[Stored data — start]

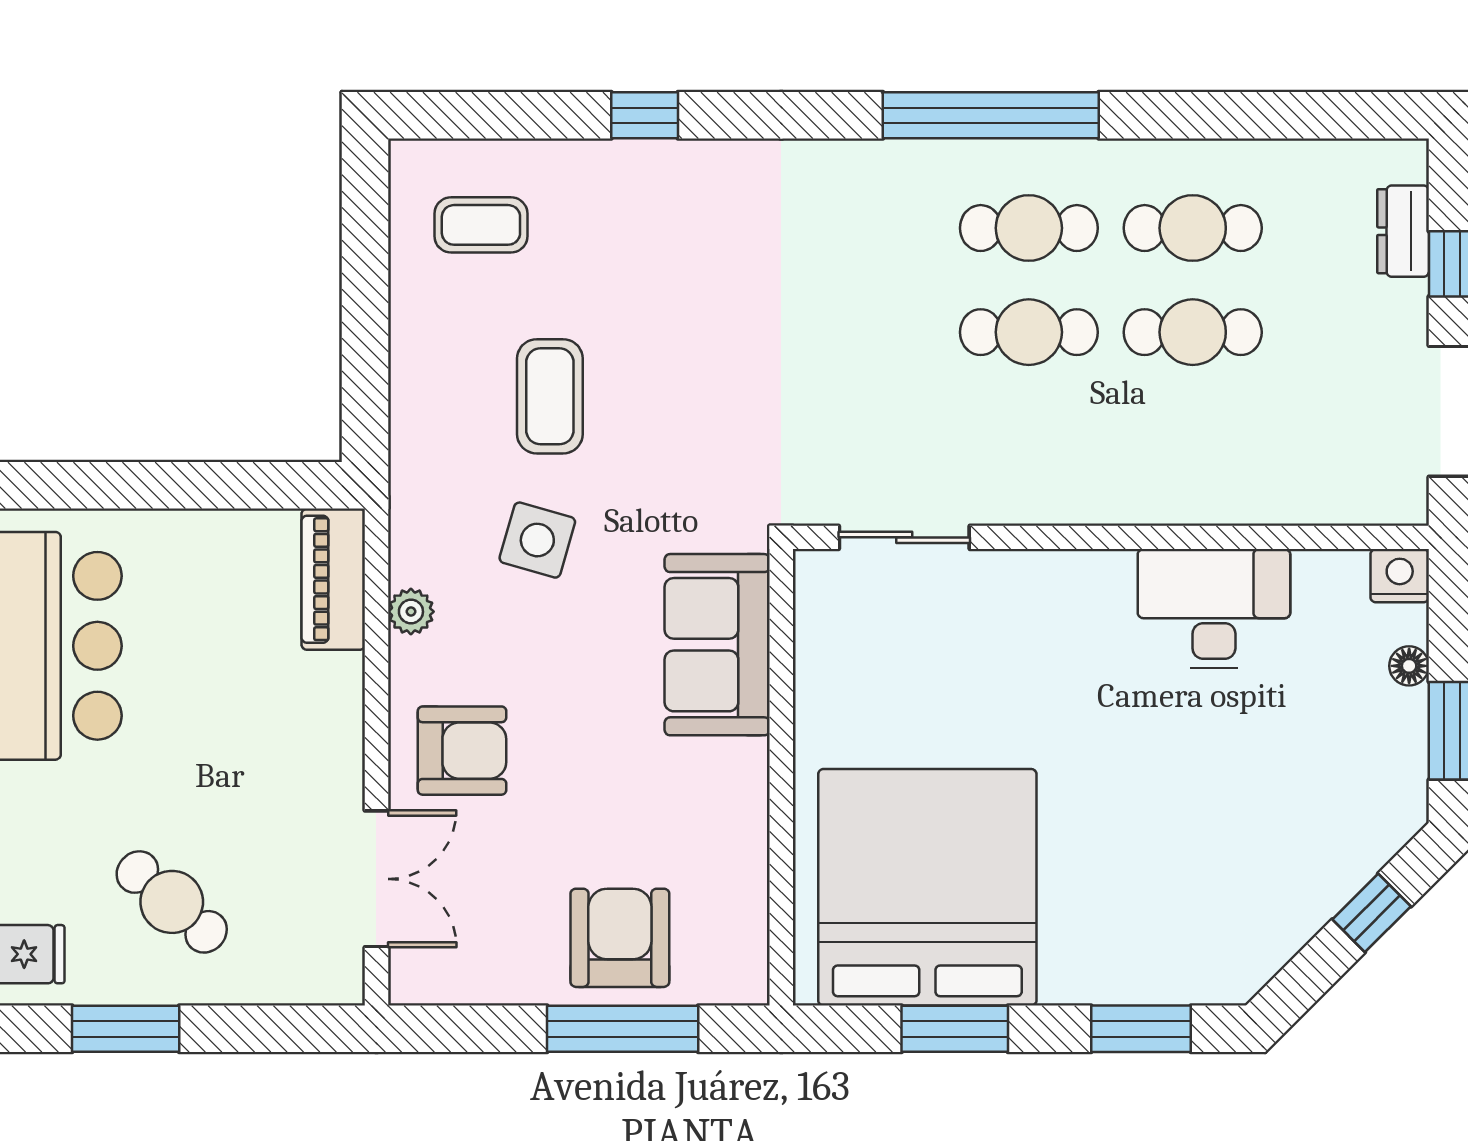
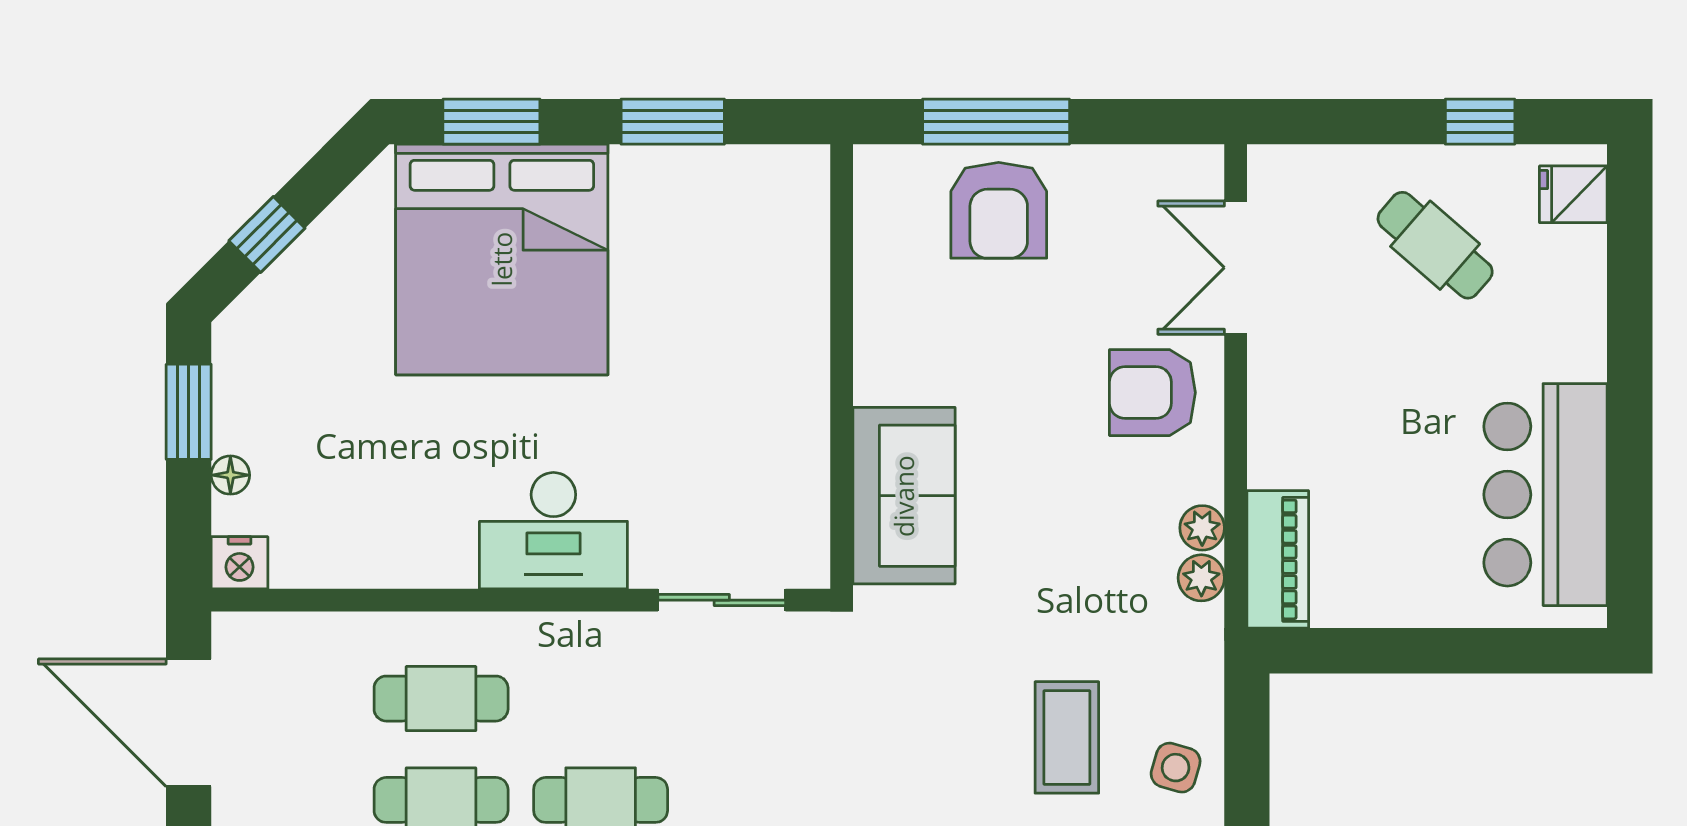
cafe table: (1193, 436) -> (441, 699), added
side table: (537, 540) -> (1176, 768), moved, width x0.73, depth x0.73
plant: (412, 560) -> (1201, 578), added
desk: (1214, 609) -> (553, 531), moved
bed: (927, 887) -> (502, 259), moved
window: (126, 1029) -> (1480, 122), width x0.67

[Stored data — finish]

Beginning at the line that holds "bed: (927, 887) -> (502, 259), moved", write out word for word each line through the end of the records.

bed: (927, 887) -> (502, 259), moved
window: (126, 1029) -> (1480, 122), width x0.67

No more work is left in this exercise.